TO DO - Only the stretch of the listing below that runs from the line with "(167, 345) = (136, 274): red marker -> none" through the line with "(638, 234) = (644, 337): red" is to be printed, exactly and with both ends.

SOURCE MATERIAL -
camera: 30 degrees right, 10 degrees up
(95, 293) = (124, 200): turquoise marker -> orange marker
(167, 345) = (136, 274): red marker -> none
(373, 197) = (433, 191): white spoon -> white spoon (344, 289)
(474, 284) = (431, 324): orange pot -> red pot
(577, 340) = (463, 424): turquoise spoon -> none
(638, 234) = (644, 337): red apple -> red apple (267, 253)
==
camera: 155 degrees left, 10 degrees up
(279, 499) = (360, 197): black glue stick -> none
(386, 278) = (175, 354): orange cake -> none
--
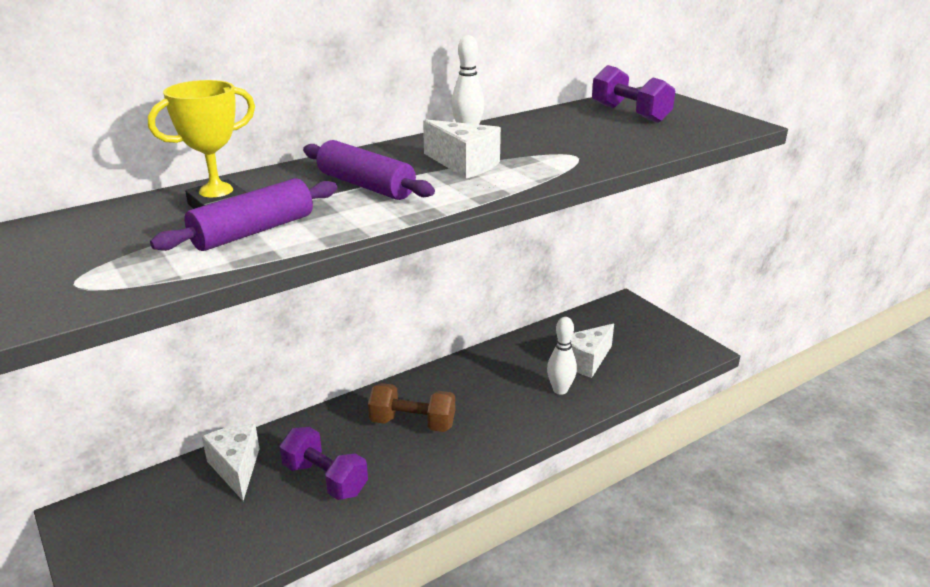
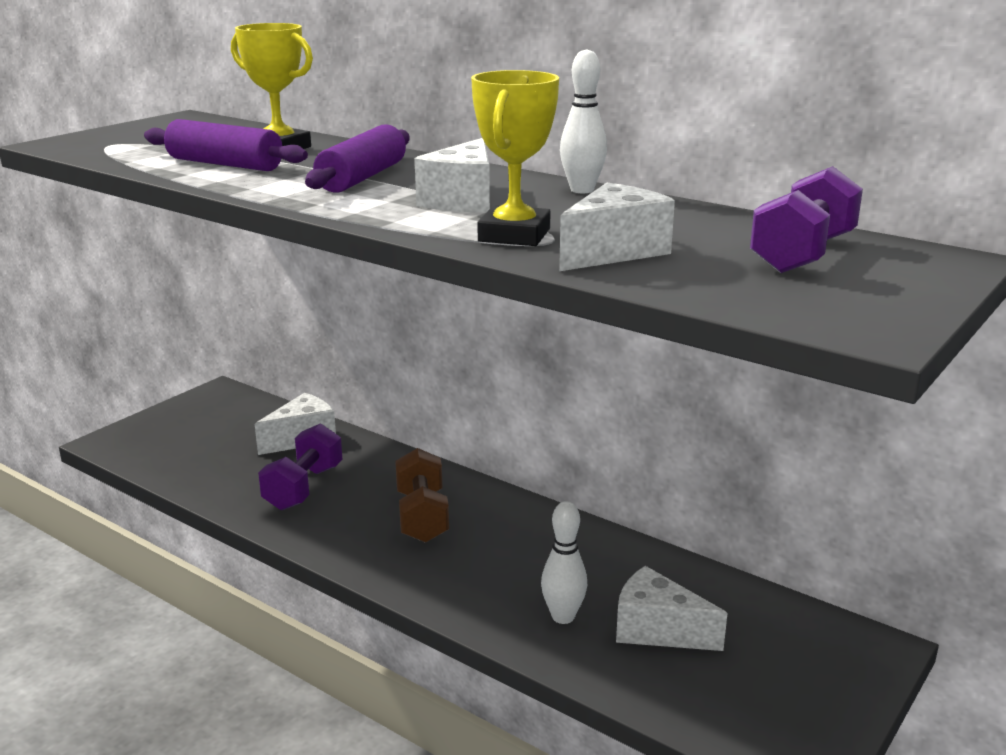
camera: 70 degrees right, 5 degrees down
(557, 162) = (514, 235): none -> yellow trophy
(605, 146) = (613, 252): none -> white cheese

SOLVED PROBLEM -
(167, 345) = (136, 274): red marker -> none
(373, 197) = (433, 191): white spoon -> white spoon (344, 289)
(474, 284) = (431, 324): orange pot -> red pot
(577, 340) = (463, 424): turquoise spoon -> none
(638, 234) = (644, 337): red apple -> red apple (267, 253)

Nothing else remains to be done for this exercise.